== Exercise goal ==
For this exercise, reproduce the entries below exactly, but only from the line containing "IMU: MPU6050 -> MPU9250" through the line containing "TOF3 pin SCL: A0 -> SCL", both included.

(Modification records)
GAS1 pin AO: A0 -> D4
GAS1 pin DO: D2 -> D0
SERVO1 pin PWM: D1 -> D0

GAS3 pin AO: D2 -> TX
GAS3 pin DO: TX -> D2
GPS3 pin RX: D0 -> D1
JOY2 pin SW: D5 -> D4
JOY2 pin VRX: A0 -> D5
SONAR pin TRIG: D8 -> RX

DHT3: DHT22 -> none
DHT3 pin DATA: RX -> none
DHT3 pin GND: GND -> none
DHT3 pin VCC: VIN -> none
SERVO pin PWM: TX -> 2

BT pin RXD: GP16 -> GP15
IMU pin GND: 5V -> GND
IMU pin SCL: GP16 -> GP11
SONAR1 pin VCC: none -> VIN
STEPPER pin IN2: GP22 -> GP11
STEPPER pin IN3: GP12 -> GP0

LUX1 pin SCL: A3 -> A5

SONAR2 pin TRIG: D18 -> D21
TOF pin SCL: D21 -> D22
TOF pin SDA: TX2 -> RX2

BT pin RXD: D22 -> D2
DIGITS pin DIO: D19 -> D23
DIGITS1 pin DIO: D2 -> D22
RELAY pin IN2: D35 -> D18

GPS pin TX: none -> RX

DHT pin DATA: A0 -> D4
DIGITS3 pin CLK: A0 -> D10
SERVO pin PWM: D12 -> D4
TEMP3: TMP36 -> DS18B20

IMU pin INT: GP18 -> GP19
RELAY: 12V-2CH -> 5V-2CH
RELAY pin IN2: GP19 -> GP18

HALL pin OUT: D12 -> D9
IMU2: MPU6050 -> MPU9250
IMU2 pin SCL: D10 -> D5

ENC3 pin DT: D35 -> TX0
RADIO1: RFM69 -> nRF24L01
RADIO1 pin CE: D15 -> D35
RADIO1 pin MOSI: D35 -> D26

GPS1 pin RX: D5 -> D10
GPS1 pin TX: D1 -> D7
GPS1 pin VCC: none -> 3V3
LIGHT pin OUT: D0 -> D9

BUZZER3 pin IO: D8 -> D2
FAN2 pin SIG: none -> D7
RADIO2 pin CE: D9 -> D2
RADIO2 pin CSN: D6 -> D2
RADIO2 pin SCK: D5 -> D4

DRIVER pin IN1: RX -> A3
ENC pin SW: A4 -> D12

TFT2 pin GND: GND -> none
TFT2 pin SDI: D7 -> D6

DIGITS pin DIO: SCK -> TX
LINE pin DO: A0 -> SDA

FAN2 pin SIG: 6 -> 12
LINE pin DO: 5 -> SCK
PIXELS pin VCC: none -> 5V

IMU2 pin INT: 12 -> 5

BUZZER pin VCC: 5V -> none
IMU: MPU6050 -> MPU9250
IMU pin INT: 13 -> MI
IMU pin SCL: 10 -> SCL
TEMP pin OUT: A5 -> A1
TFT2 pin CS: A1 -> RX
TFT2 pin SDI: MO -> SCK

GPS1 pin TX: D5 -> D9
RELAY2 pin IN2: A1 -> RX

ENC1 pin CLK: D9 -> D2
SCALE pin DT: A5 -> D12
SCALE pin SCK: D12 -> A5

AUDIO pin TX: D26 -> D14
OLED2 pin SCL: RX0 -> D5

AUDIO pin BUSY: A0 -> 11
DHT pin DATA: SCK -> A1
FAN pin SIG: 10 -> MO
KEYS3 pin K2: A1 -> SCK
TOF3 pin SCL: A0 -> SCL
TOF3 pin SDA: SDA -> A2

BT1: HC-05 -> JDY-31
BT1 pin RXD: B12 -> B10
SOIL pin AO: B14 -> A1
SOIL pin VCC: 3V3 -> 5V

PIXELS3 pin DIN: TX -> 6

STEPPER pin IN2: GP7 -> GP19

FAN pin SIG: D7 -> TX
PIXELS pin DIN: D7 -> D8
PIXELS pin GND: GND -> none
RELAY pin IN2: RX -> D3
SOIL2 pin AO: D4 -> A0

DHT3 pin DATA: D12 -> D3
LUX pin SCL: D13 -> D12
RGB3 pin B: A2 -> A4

== Exercise output ==
IMU: MPU6050 -> MPU9250
IMU pin INT: 13 -> MI
IMU pin SCL: 10 -> SCL
TEMP pin OUT: A5 -> A1
TFT2 pin CS: A1 -> RX
TFT2 pin SDI: MO -> SCK

GPS1 pin TX: D5 -> D9
RELAY2 pin IN2: A1 -> RX

ENC1 pin CLK: D9 -> D2
SCALE pin DT: A5 -> D12
SCALE pin SCK: D12 -> A5

AUDIO pin TX: D26 -> D14
OLED2 pin SCL: RX0 -> D5

AUDIO pin BUSY: A0 -> 11
DHT pin DATA: SCK -> A1
FAN pin SIG: 10 -> MO
KEYS3 pin K2: A1 -> SCK
TOF3 pin SCL: A0 -> SCL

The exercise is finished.